• _TASK TO COMPLETE_
Write out exactly the lines from the first line of the records below through the line that contains "PIXELS3 pin DIN: TX -> D4", and stop there.

___ SUPPLIED DATA

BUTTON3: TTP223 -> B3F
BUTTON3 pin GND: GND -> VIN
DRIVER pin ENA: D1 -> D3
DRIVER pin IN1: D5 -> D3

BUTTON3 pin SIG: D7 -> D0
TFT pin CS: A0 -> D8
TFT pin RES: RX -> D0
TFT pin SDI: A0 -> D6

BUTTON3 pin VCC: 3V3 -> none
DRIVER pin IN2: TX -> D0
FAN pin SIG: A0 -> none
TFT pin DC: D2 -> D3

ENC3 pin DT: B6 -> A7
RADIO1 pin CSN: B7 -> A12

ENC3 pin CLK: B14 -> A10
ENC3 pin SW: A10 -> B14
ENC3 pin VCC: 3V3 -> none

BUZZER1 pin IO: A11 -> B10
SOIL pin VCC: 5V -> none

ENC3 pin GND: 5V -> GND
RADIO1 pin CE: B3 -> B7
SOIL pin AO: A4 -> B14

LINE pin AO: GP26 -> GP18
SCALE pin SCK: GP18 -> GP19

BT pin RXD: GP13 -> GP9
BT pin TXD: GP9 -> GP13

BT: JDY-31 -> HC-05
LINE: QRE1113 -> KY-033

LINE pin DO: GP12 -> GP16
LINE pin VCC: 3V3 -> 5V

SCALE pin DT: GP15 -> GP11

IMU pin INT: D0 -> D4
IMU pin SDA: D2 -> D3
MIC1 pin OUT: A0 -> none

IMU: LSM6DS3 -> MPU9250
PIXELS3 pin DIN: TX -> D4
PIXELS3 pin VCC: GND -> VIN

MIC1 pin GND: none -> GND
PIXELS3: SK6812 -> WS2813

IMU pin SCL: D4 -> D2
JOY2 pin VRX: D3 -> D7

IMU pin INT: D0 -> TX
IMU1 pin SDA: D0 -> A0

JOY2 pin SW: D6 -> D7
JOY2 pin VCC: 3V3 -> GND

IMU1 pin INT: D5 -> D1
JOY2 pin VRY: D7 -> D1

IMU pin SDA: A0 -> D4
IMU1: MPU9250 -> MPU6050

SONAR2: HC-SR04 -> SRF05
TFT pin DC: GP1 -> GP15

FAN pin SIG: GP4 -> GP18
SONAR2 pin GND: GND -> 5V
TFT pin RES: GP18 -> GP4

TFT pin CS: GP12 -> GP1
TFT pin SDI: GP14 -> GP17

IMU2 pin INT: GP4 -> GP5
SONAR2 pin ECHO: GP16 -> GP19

______

• _EXERCISE RESPONSE_
BUTTON3: TTP223 -> B3F
BUTTON3 pin GND: GND -> VIN
DRIVER pin ENA: D1 -> D3
DRIVER pin IN1: D5 -> D3

BUTTON3 pin SIG: D7 -> D0
TFT pin CS: A0 -> D8
TFT pin RES: RX -> D0
TFT pin SDI: A0 -> D6

BUTTON3 pin VCC: 3V3 -> none
DRIVER pin IN2: TX -> D0
FAN pin SIG: A0 -> none
TFT pin DC: D2 -> D3

ENC3 pin DT: B6 -> A7
RADIO1 pin CSN: B7 -> A12

ENC3 pin CLK: B14 -> A10
ENC3 pin SW: A10 -> B14
ENC3 pin VCC: 3V3 -> none

BUZZER1 pin IO: A11 -> B10
SOIL pin VCC: 5V -> none

ENC3 pin GND: 5V -> GND
RADIO1 pin CE: B3 -> B7
SOIL pin AO: A4 -> B14

LINE pin AO: GP26 -> GP18
SCALE pin SCK: GP18 -> GP19

BT pin RXD: GP13 -> GP9
BT pin TXD: GP9 -> GP13

BT: JDY-31 -> HC-05
LINE: QRE1113 -> KY-033

LINE pin DO: GP12 -> GP16
LINE pin VCC: 3V3 -> 5V

SCALE pin DT: GP15 -> GP11

IMU pin INT: D0 -> D4
IMU pin SDA: D2 -> D3
MIC1 pin OUT: A0 -> none

IMU: LSM6DS3 -> MPU9250
PIXELS3 pin DIN: TX -> D4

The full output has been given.